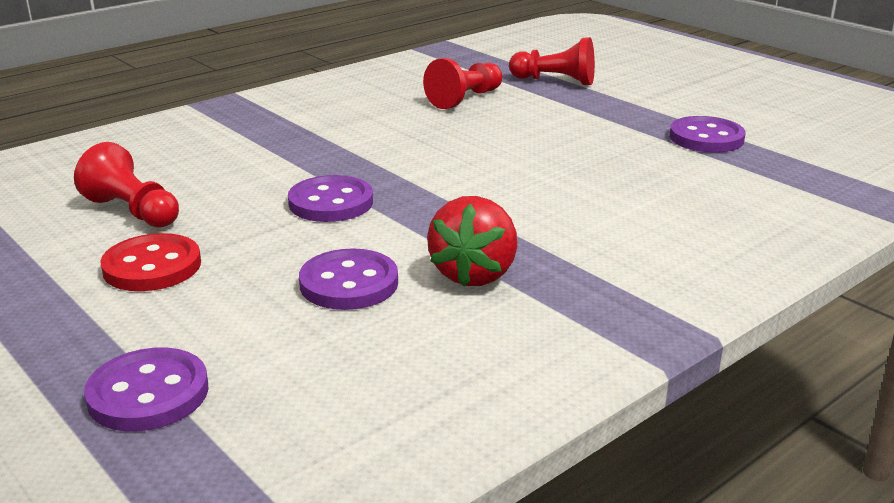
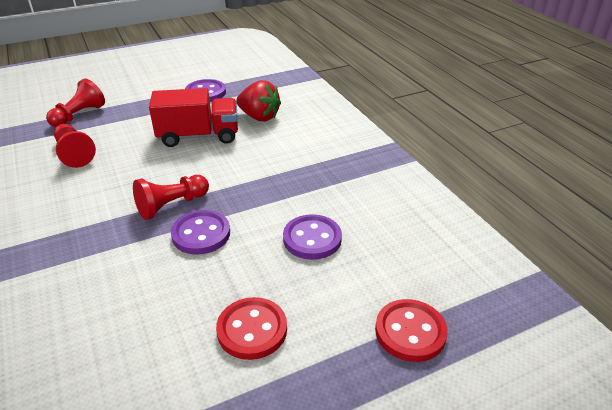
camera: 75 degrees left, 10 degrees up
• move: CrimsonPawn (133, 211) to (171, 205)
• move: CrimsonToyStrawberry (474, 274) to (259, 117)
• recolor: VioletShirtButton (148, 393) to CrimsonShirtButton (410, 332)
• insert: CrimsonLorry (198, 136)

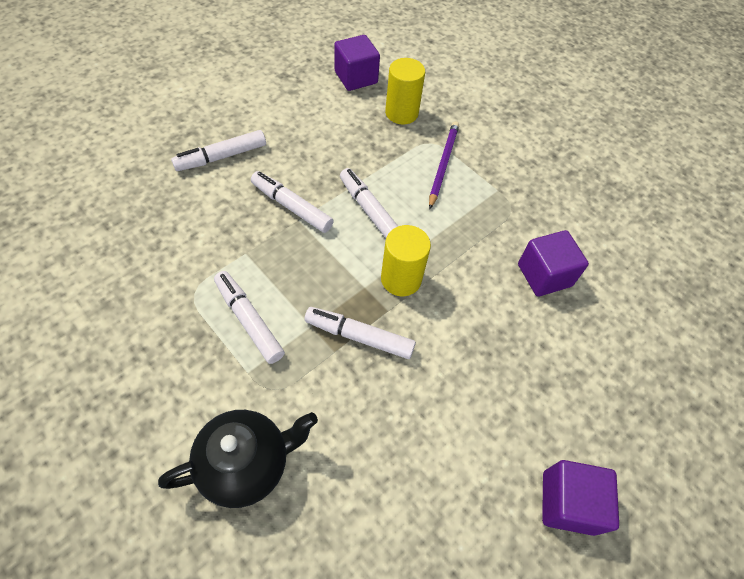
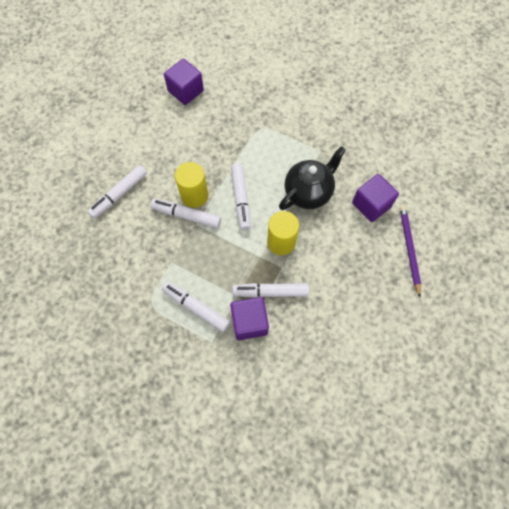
camera: 15 degrees left, 10 degrees up
• move: YellowCylinderShape (401, 113) to (194, 195)
• move: VioletPencil (443, 164) to (409, 249)
• rotate: PureWhiteMarkerPen (370, 211) = (241, 199) 135 degrees counterclockwise
• move: BlackTeapot (247, 464) to (308, 192)
• move: VioletCube (568, 502) to (249, 322)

^^^^^^^^^^^^^^^^

#### What the task asks
Could you print the lines of the records above from the one containing "to (409, 249)" through the last, exactly and with no additions?

#### Result
• move: VioletPencil (443, 164) to (409, 249)
• rotate: PureWhiteMarkerPen (370, 211) = (241, 199) 135 degrees counterclockwise
• move: BlackTeapot (247, 464) to (308, 192)
• move: VioletCube (568, 502) to (249, 322)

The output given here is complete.